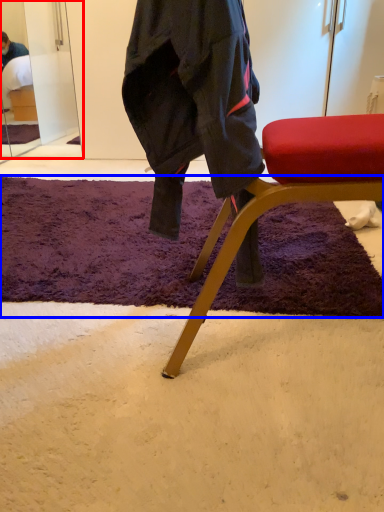
Question: Which object appears closest to the camera in this image, mirror (highlighted by a red box) or mat (highlighted by a blue box)?

Choices:
 (A) mirror
 (B) mat

Answer: (B)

▶ _Exercise instructions_:
Repeat every item above word for word, but leave out the pictures.

▶ _Written response_:
Question: Which object appears closest to the camera in this image, mirror (highlighted by a red box) or mat (highlighted by a blue box)?

Choices:
 (A) mirror
 (B) mat

Answer: (B)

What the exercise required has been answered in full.